**WHAT YOU NEED TO DO:**
Write out the line with "(93, 137) = (150, 354): purple eraser -> none" and each line after it to the end of the material, exactly as they appear and with nothing else.

**SUPPLIED INFORMATION:**
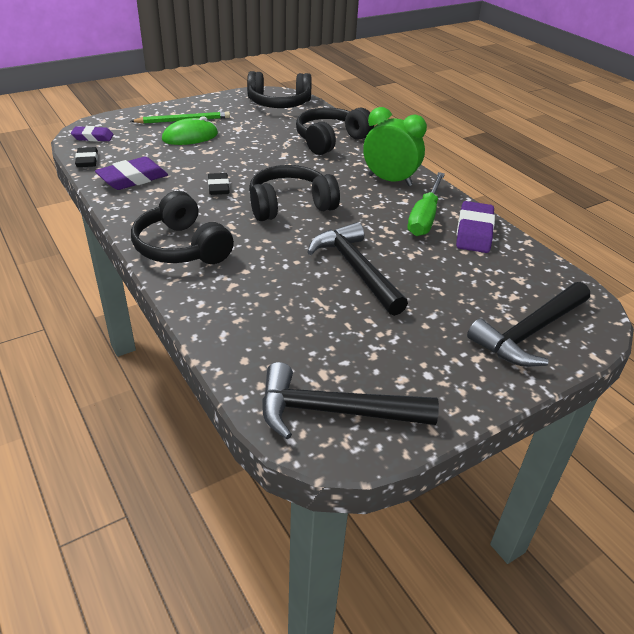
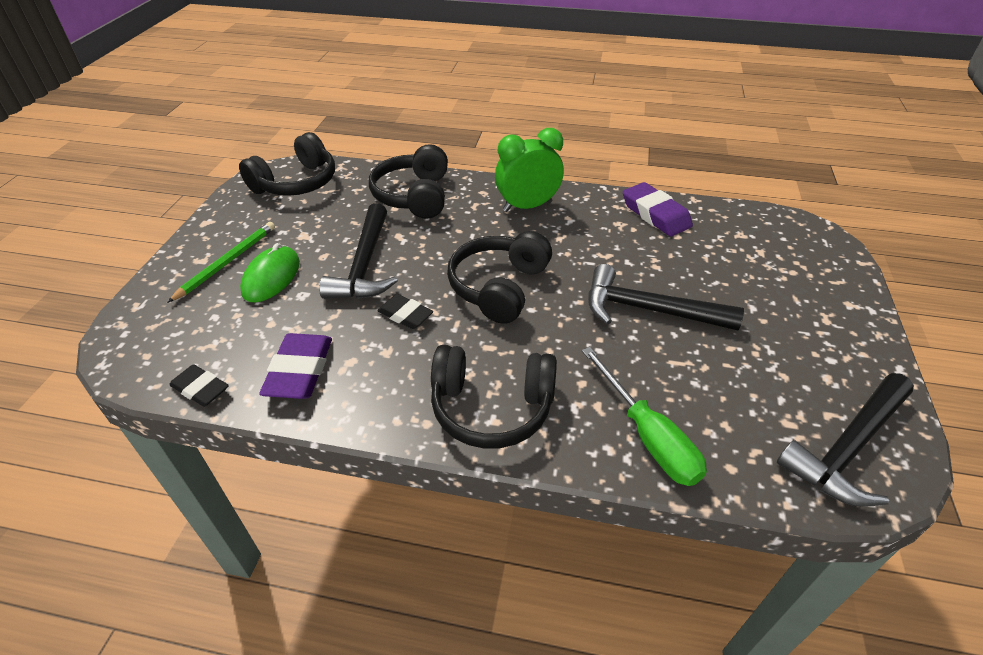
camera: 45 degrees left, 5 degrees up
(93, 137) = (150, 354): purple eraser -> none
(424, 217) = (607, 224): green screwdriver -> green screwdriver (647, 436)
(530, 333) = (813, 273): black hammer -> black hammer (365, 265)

**SOLUTION TO THIS PROBLEM:**
(93, 137) = (150, 354): purple eraser -> none
(424, 217) = (607, 224): green screwdriver -> green screwdriver (647, 436)
(530, 333) = (813, 273): black hammer -> black hammer (365, 265)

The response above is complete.